[Before-and-after change records]
╔══
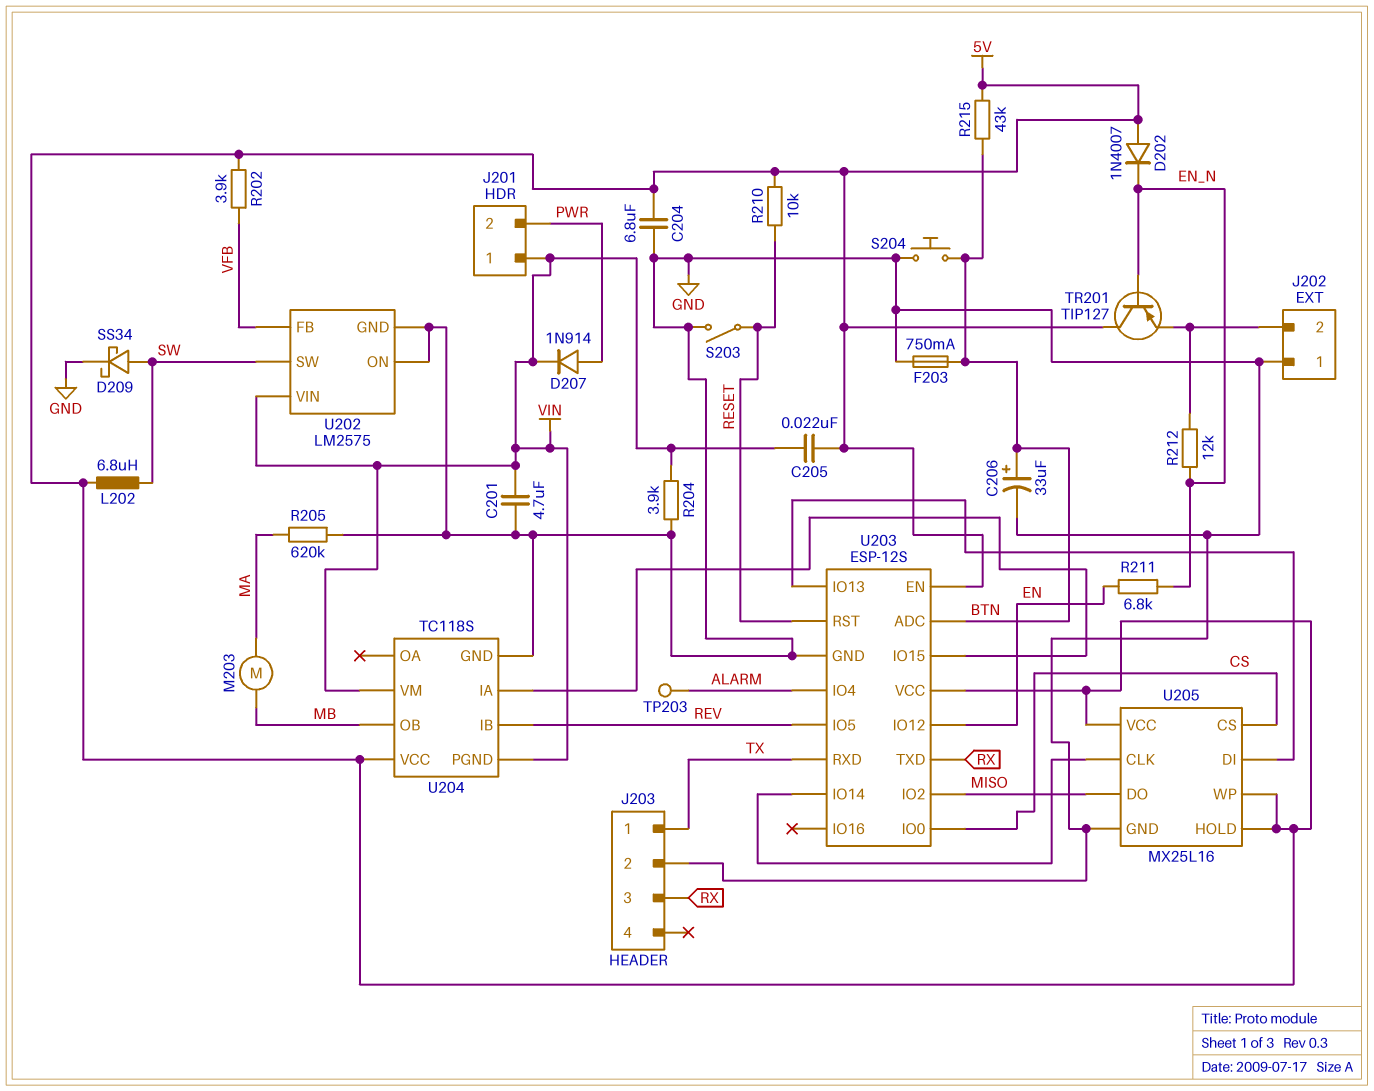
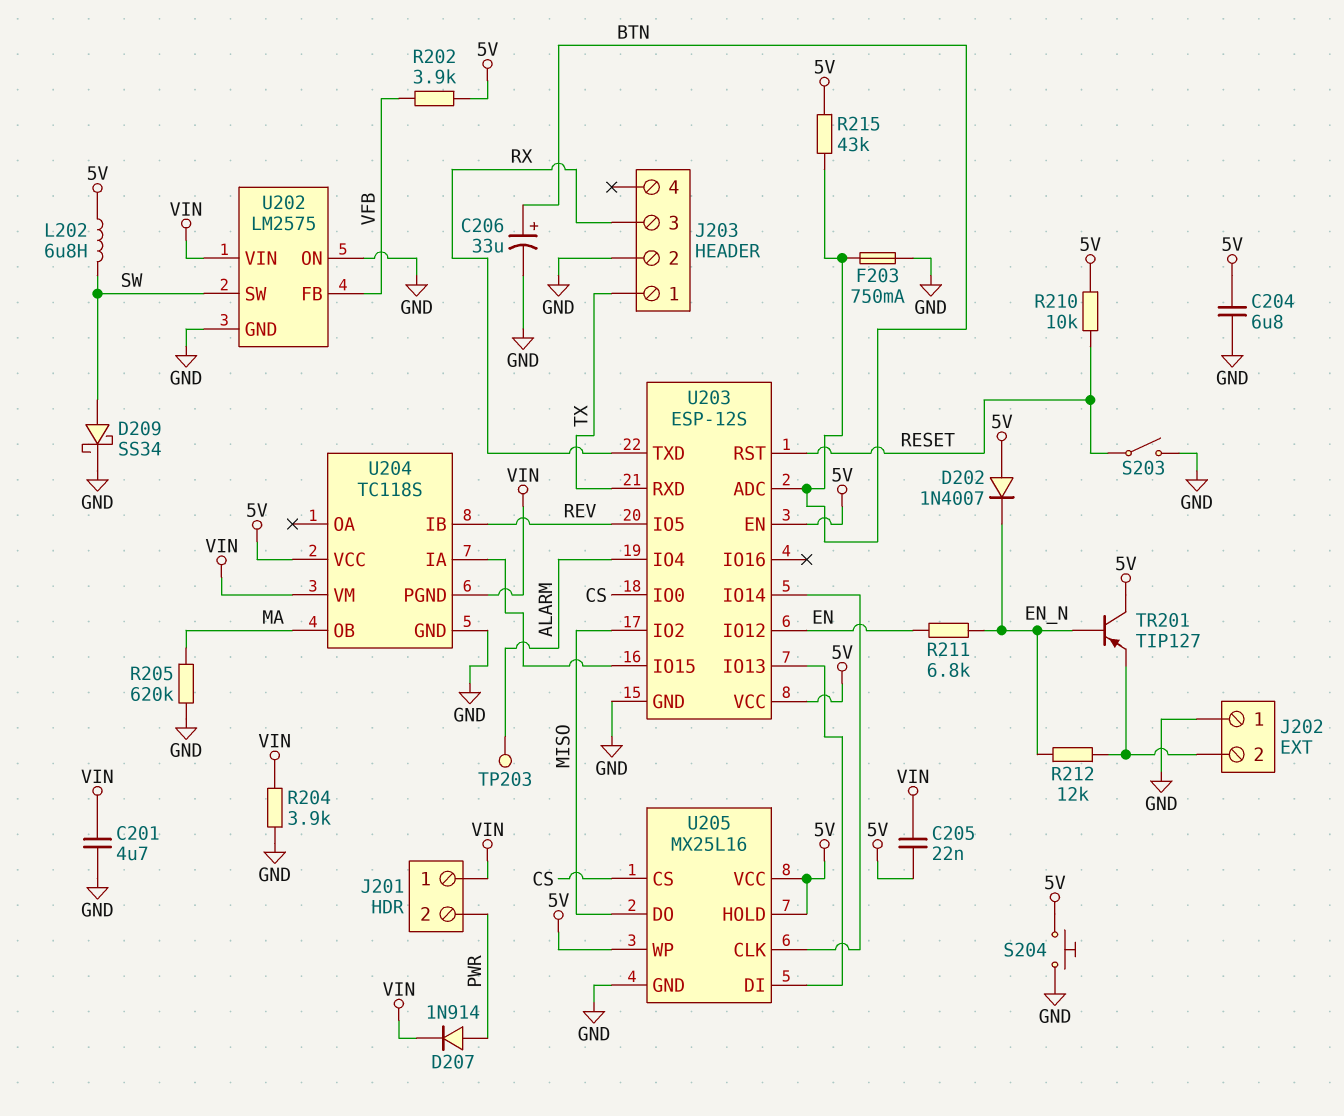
M203: motor (MA, MB) -> none
S204: button (BTN, GND) -> button (5V, GND)
U204 pin OB: MB -> MA

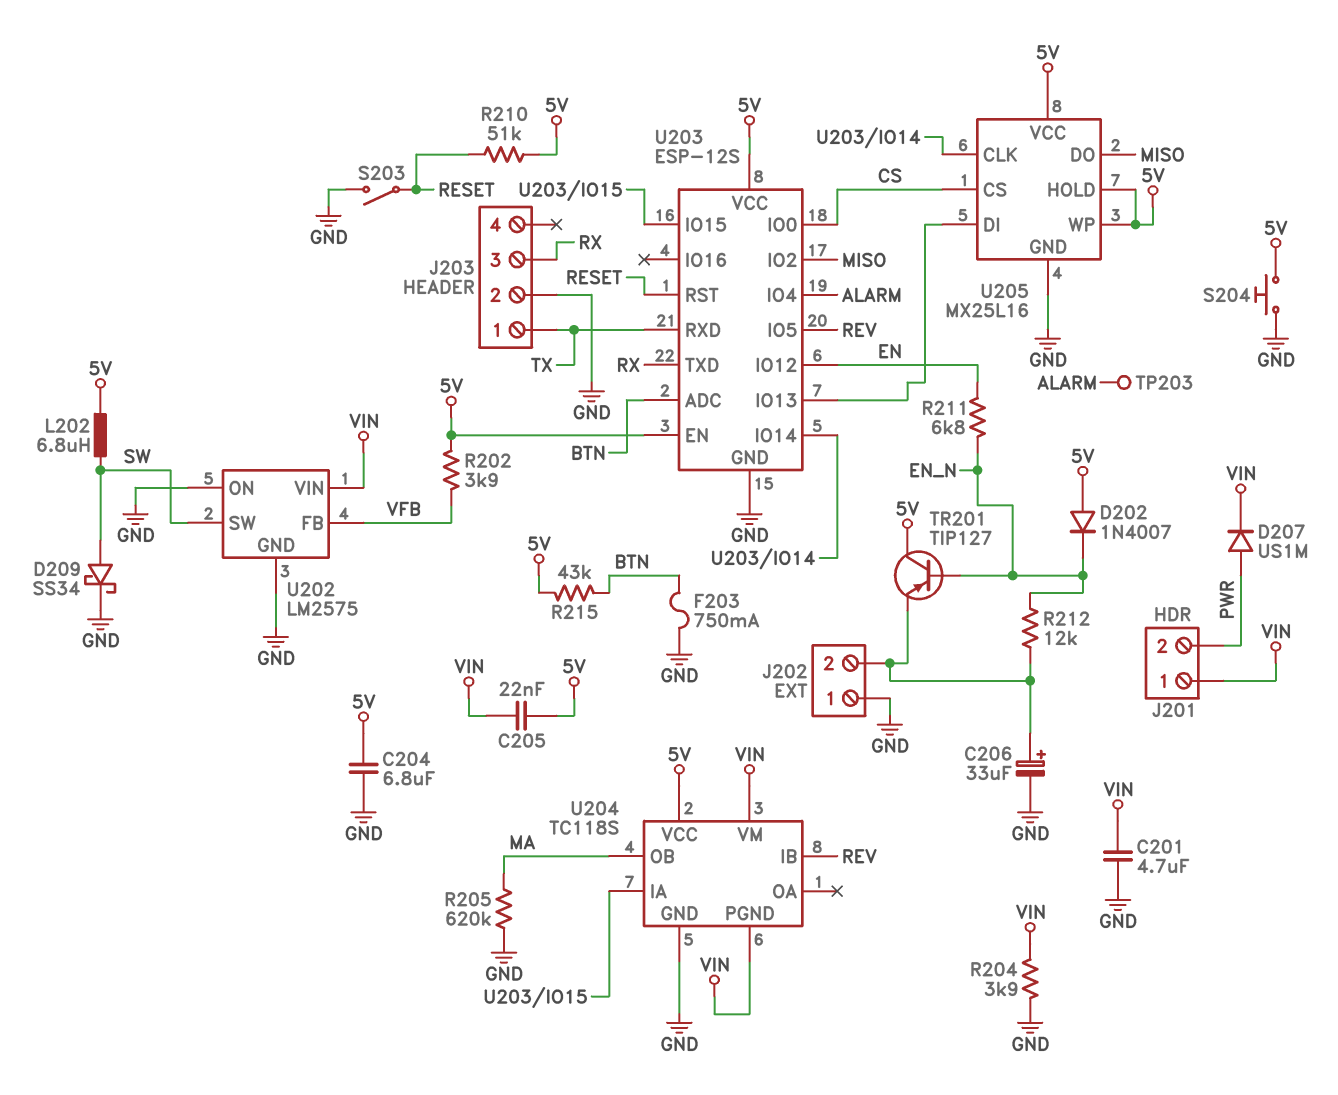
C206: 33uF (plus BTN, minus GND) -> 33uF (plus J202/2, minus GND)
D207: diode 1N914 (A PWR, K VIN) -> diode US1M (A PWR, K VIN)
R210: 10k (5V, RESET) -> 51k (5V, RESET)

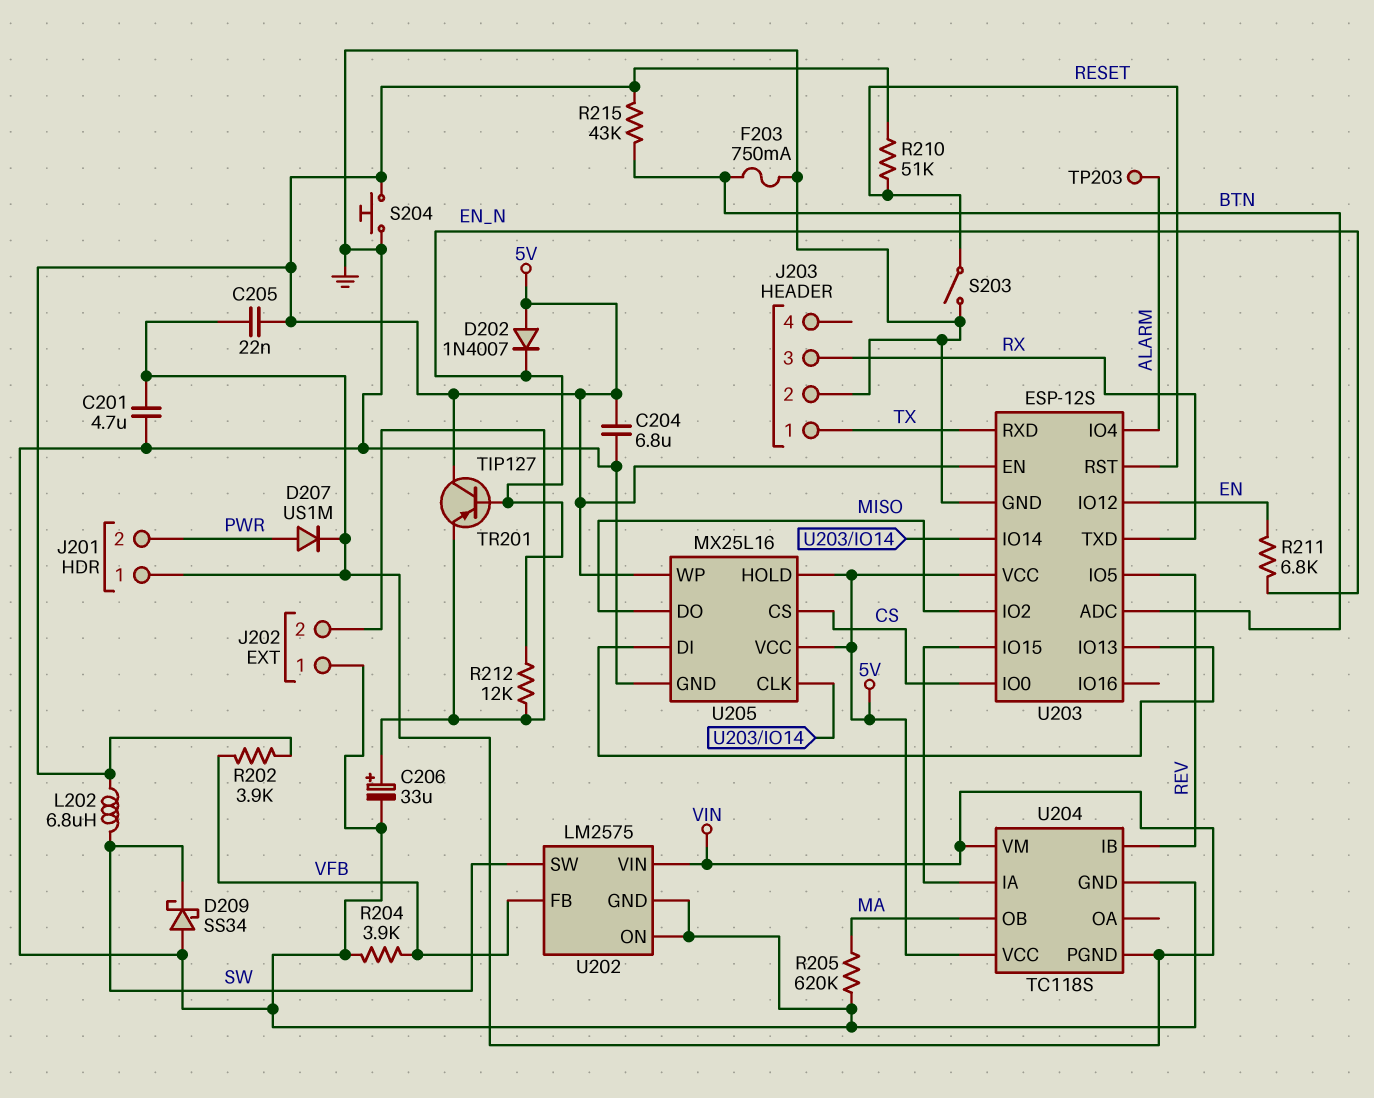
D209: schottky SS34 (A SW, K GND) -> schottky SS34 (A GND, K SW)
R204: 3.9k (GND, VIN) -> 3.9k (GND, VFB)

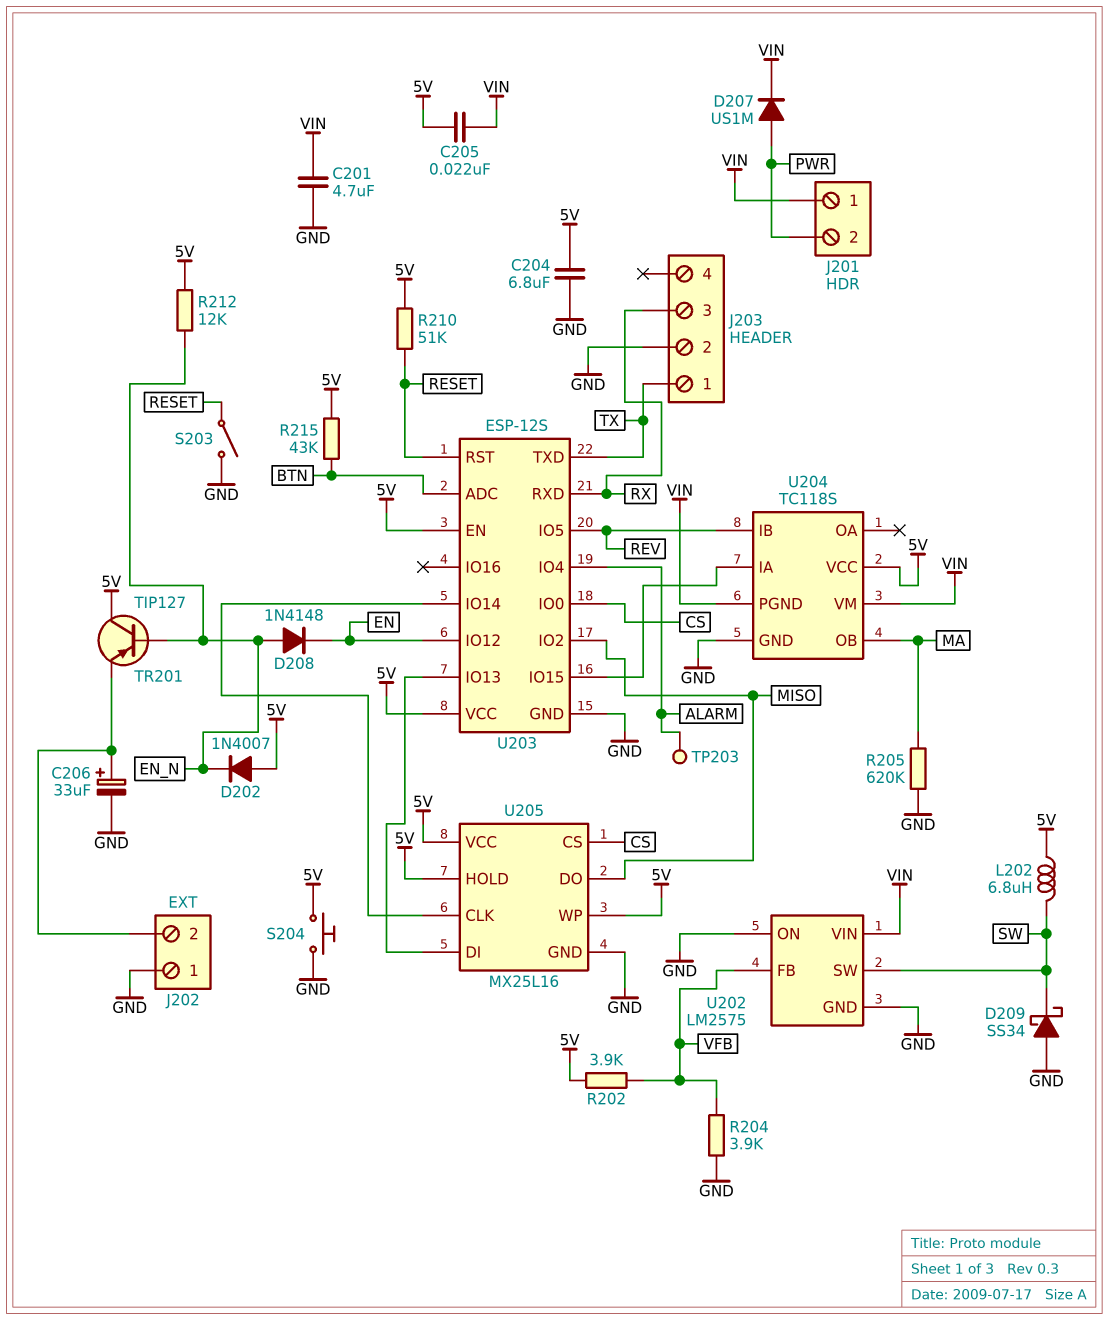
D208: none -> diode 1N4148 (A EN_N, K EN)
F203: 750mA (BTN, GND) -> none
R211: 6.8k (EN, EN_N) -> none
R212: 12k (EN_N, J202/2) -> 12k (5V, EN_N)
U203 pin RXD: TX -> RX
U203 pin TXD: RX -> TX

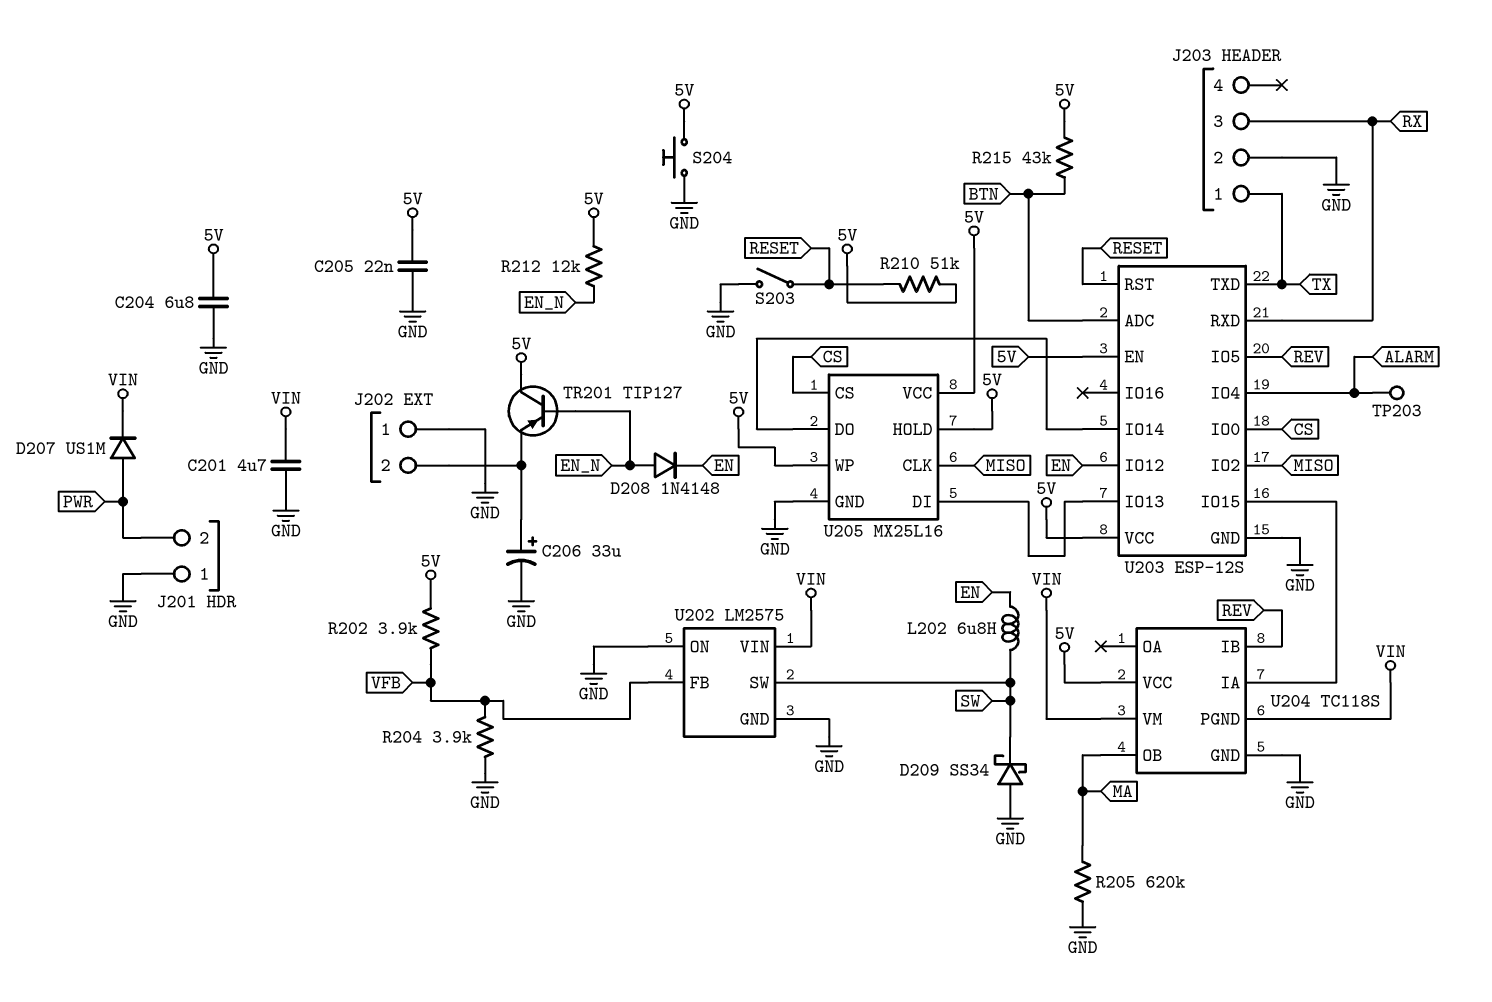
C205: 22nF (5V, VIN) -> 22nF (5V, GND)
D202: diode 1N4007 (A 5V, K EN_N) -> none
J201 pin 1: VIN -> GND
L202: 6.8uH (5V, SW) -> 6.8uH (EN, SW)
U205 pin CLK: U203/IO14 -> MISO
U205 pin DO: MISO -> U203/IO14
╚══
## Directions for this task
Set the records down again precisely, skipping every image.

## Output
M203: motor (MA, MB) -> none
S204: button (BTN, GND) -> button (5V, GND)
U204 pin OB: MB -> MA

C206: 33uF (plus BTN, minus GND) -> 33uF (plus J202/2, minus GND)
D207: diode 1N914 (A PWR, K VIN) -> diode US1M (A PWR, K VIN)
R210: 10k (5V, RESET) -> 51k (5V, RESET)

D209: schottky SS34 (A SW, K GND) -> schottky SS34 (A GND, K SW)
R204: 3.9k (GND, VIN) -> 3.9k (GND, VFB)

D208: none -> diode 1N4148 (A EN_N, K EN)
F203: 750mA (BTN, GND) -> none
R211: 6.8k (EN, EN_N) -> none
R212: 12k (EN_N, J202/2) -> 12k (5V, EN_N)
U203 pin RXD: TX -> RX
U203 pin TXD: RX -> TX

C205: 22nF (5V, VIN) -> 22nF (5V, GND)
D202: diode 1N4007 (A 5V, K EN_N) -> none
J201 pin 1: VIN -> GND
L202: 6.8uH (5V, SW) -> 6.8uH (EN, SW)
U205 pin CLK: U203/IO14 -> MISO
U205 pin DO: MISO -> U203/IO14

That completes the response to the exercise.